*** Block opens ***

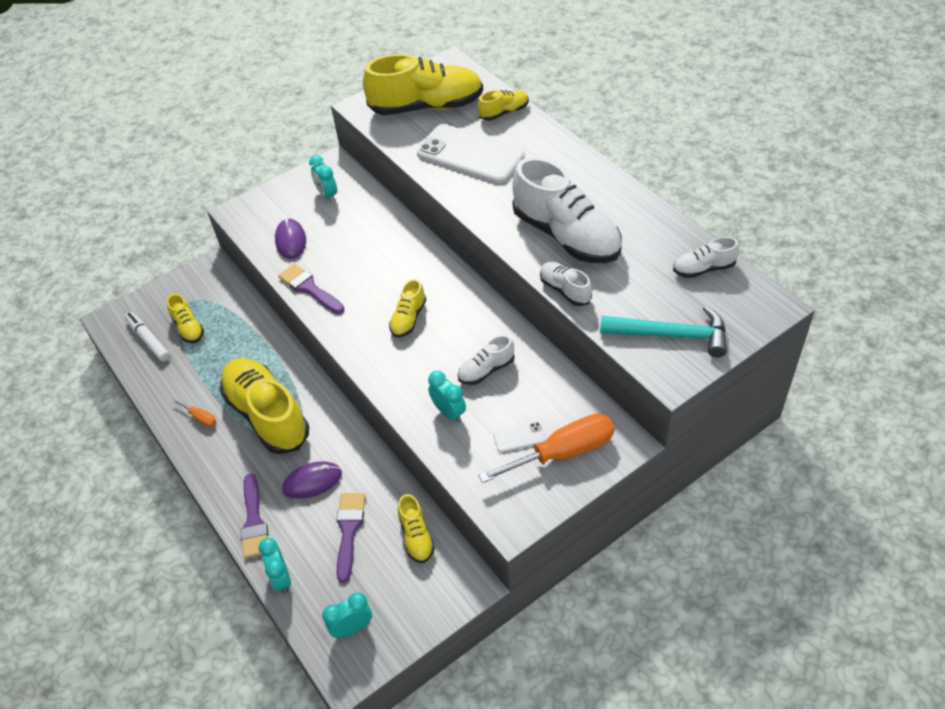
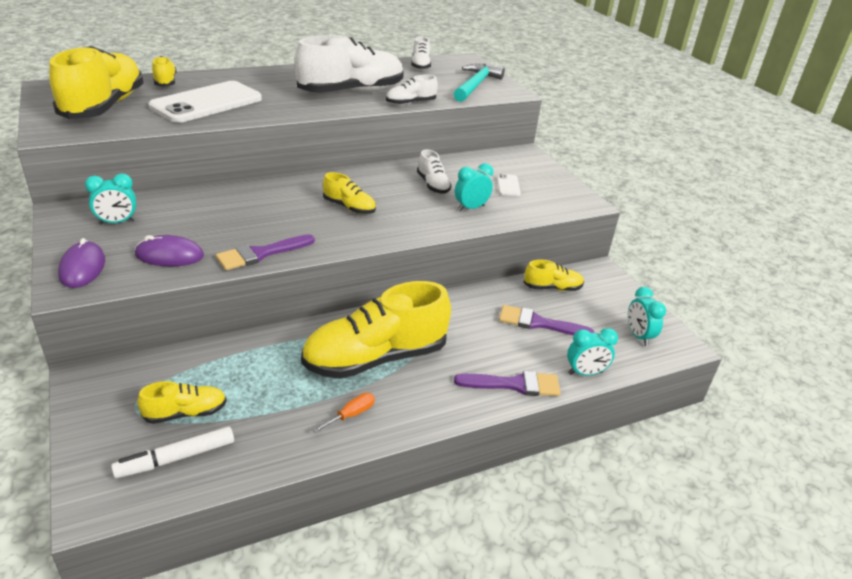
camera: 85 degrees left, 15 degrees down
(312, 481) = (476, 338): purple mouse -> purple mouse (82, 268)
(563, 453) = (528, 173): orange screwdriver -> none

*** Block closes ***

**Description of the task:** The pictures in the listing above are to be dropped, and everything else reproduced exactly.

**Written response:**
camera: 85 degrees left, 15 degrees down
(312, 481) = (476, 338): purple mouse -> purple mouse (82, 268)
(563, 453) = (528, 173): orange screwdriver -> none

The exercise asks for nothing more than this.